***** Supplied entries *****

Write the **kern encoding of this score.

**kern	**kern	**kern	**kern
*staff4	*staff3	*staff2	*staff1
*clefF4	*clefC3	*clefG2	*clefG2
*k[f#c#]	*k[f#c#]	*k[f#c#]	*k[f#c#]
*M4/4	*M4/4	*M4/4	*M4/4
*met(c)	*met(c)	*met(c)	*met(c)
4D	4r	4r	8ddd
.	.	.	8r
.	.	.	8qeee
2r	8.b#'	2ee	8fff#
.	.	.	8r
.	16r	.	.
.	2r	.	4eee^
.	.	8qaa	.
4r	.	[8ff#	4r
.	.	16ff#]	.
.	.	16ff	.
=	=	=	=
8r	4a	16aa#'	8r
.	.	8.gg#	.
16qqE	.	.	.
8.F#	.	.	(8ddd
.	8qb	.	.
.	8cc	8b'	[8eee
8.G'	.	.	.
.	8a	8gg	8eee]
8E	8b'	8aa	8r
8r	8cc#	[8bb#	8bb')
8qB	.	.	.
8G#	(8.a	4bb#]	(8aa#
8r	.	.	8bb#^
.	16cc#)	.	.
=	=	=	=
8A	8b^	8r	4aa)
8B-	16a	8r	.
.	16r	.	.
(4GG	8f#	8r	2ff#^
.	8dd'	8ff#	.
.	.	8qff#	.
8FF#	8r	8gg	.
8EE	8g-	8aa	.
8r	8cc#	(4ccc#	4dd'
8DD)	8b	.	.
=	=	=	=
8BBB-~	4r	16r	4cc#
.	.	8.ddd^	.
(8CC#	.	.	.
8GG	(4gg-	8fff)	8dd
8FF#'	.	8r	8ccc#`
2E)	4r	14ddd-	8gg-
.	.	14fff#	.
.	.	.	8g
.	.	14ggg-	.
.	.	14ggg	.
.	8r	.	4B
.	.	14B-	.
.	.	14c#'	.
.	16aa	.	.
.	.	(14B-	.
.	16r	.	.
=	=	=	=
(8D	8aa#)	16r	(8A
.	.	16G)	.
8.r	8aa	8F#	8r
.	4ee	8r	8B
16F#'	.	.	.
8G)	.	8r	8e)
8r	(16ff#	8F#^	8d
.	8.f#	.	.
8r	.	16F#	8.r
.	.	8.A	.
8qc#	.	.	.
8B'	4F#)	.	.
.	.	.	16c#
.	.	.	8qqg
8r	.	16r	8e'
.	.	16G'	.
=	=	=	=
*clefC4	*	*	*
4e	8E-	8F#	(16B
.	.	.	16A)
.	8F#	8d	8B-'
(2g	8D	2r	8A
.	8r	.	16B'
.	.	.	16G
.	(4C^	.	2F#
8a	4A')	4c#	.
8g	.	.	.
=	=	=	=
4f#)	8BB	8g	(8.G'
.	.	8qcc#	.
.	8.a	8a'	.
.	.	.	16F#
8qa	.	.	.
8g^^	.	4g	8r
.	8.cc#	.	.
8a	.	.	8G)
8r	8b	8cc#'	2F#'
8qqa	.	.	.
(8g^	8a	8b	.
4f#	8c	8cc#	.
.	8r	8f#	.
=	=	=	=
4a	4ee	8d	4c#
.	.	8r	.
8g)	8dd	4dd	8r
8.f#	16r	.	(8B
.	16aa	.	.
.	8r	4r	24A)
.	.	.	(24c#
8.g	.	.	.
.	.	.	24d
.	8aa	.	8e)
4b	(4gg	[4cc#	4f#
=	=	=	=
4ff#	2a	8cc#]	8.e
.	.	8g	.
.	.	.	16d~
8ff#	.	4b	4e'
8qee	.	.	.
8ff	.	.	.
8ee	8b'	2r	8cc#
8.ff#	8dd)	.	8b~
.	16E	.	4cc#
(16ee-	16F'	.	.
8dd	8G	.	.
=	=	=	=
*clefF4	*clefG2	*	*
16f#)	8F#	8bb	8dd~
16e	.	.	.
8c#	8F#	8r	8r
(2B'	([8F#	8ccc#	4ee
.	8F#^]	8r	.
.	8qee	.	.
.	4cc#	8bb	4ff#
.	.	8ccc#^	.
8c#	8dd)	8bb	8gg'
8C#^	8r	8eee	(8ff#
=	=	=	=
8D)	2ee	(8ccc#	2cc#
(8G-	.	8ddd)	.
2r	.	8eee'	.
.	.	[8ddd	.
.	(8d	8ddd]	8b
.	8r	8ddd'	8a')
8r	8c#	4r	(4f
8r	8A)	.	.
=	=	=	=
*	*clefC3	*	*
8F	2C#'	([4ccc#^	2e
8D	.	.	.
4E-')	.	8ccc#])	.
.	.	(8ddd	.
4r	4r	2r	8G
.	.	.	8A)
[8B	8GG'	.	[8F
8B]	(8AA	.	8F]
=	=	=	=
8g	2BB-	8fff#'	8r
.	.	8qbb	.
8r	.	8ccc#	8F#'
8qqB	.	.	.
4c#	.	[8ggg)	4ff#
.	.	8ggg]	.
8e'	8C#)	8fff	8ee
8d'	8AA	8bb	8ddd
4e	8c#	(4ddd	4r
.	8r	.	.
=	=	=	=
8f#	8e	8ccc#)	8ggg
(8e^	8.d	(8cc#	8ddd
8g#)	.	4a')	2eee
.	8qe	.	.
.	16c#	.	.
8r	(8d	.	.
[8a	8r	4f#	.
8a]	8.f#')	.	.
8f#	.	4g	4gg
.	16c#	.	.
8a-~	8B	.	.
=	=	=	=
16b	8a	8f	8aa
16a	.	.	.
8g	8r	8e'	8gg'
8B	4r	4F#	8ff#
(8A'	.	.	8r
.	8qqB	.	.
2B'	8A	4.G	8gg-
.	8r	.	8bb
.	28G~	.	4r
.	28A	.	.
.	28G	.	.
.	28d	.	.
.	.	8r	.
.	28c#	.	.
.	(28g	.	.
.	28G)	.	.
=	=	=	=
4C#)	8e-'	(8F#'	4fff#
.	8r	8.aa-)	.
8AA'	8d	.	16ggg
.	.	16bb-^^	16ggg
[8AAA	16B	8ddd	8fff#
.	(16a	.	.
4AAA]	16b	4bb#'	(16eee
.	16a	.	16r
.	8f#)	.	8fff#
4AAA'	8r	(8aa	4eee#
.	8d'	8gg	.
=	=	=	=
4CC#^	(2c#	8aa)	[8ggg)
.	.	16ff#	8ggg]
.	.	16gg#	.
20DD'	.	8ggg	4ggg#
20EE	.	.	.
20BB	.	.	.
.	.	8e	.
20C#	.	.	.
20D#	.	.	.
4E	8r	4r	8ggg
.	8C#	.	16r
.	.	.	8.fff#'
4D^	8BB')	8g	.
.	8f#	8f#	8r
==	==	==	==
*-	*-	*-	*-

*****

Locate each of the lines above that contains the string "kern", treating uppercase and lowercase as different, and copy those lines.

**Output for this task**
Write the **kern encoding of this score.
**kern	**kern	**kern	**kern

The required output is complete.